== Supplied entries ==

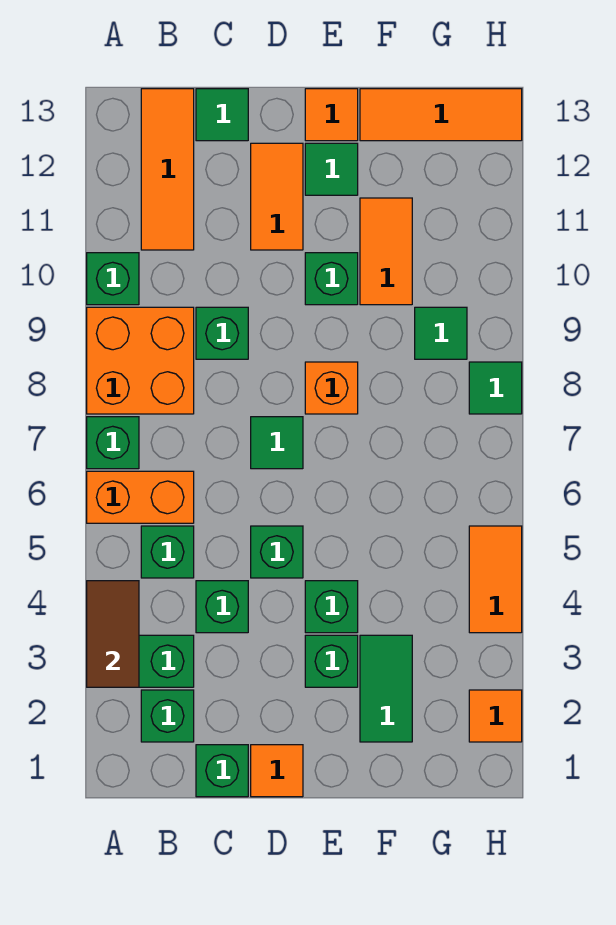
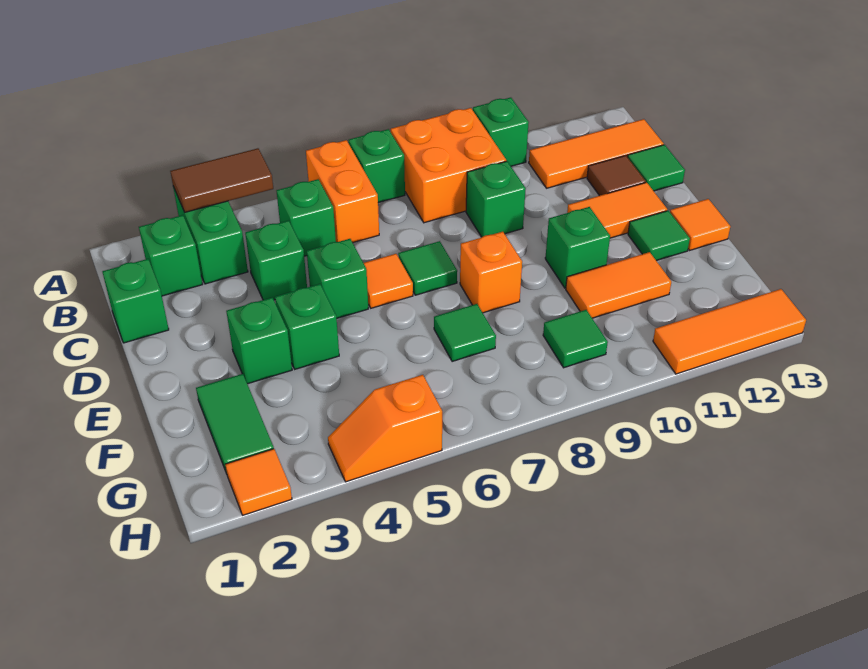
none -> brown tile C12 level 1
orange tile D1 level 1 -> orange tile D6 level 1
green tile F2:F3 level 1 -> green tile F2:G2 level 1
orange tile F13:H13 level 1 -> orange tile H11:H13 level 1
orange tile H4:H5 level 1 -> orange slope H4:H5 level 1 top 5
green tile H8 level 1 -> green tile F7 level 1

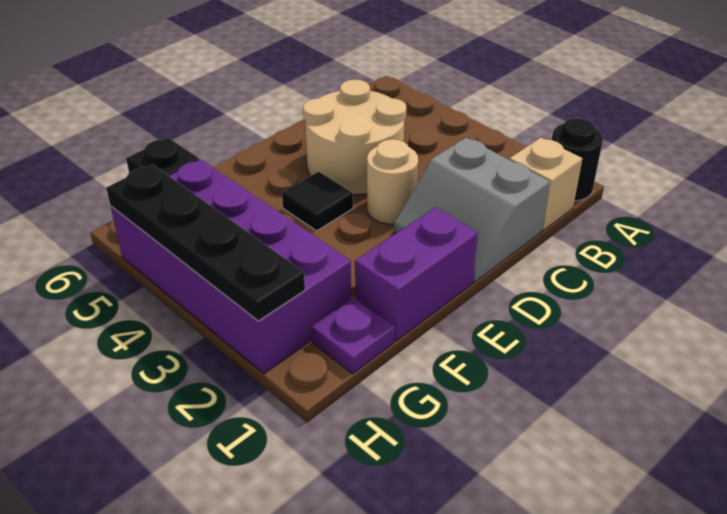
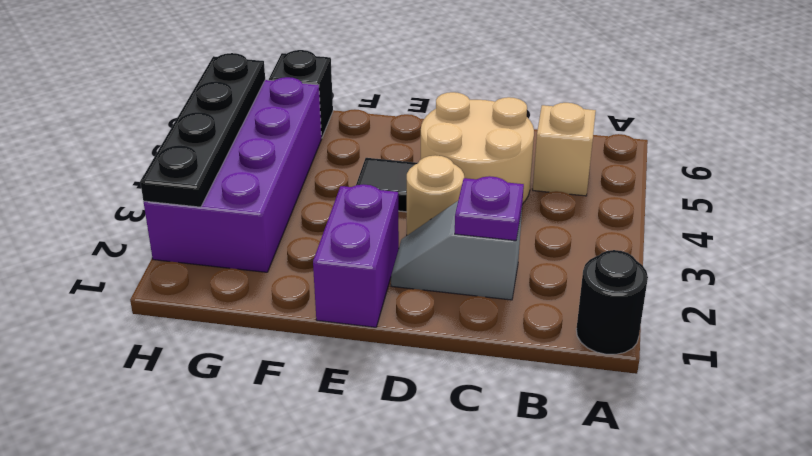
tan brick B1 level 1 -> tan brick B5 level 1
grey slope C1:D2 level 1 top C -> grey slope C2:D2 level 1 top C
purple brick E1:F1 level 1 -> purple brick E1:E2 level 1
purple plate G1 level 1 -> purple plate C2 level 2

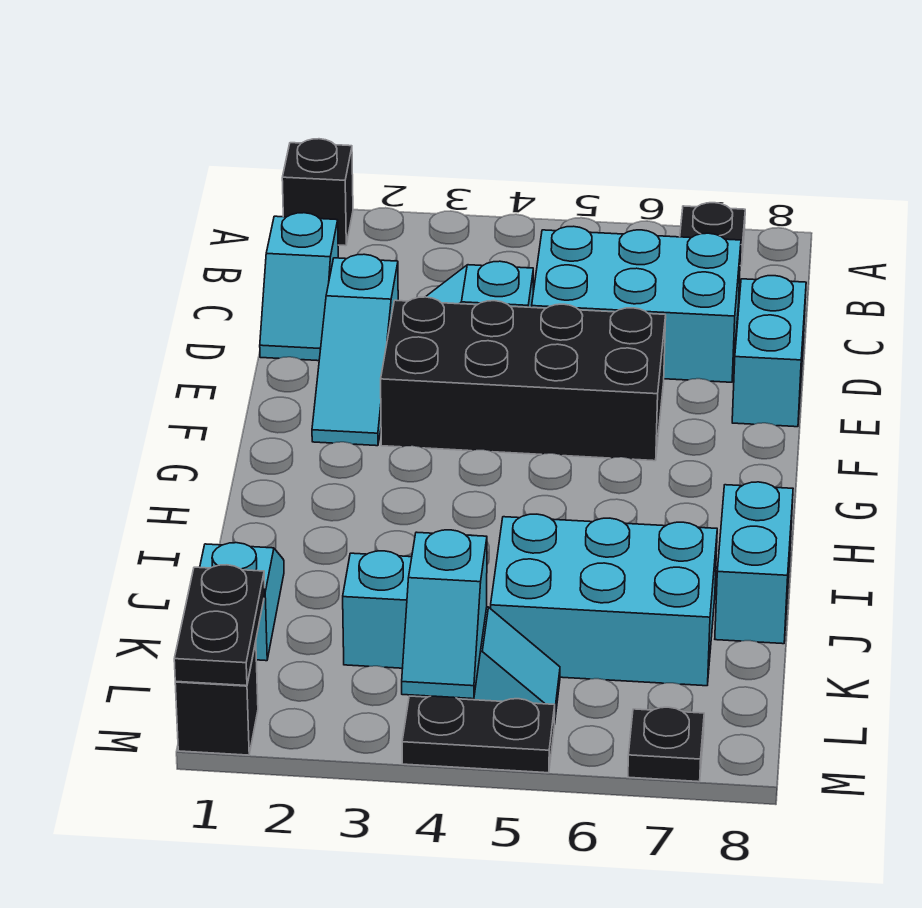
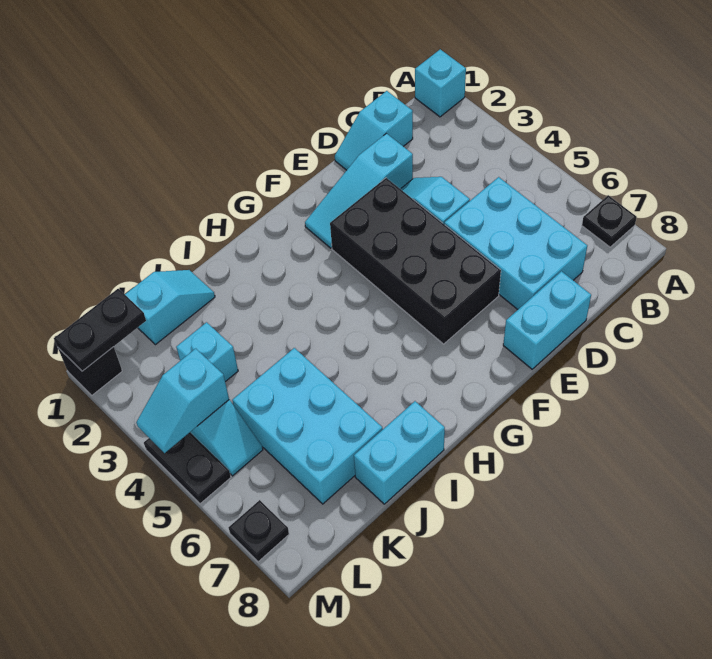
black brick A1 level 1 -> cyan brick A1 level 1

===

### [Task statement]
Return each full line of the entries that contains the word "brick".

### [Response to the exercise]
tan brick B1 level 1 -> tan brick B5 level 1
purple brick E1:F1 level 1 -> purple brick E1:E2 level 1
black brick A1 level 1 -> cyan brick A1 level 1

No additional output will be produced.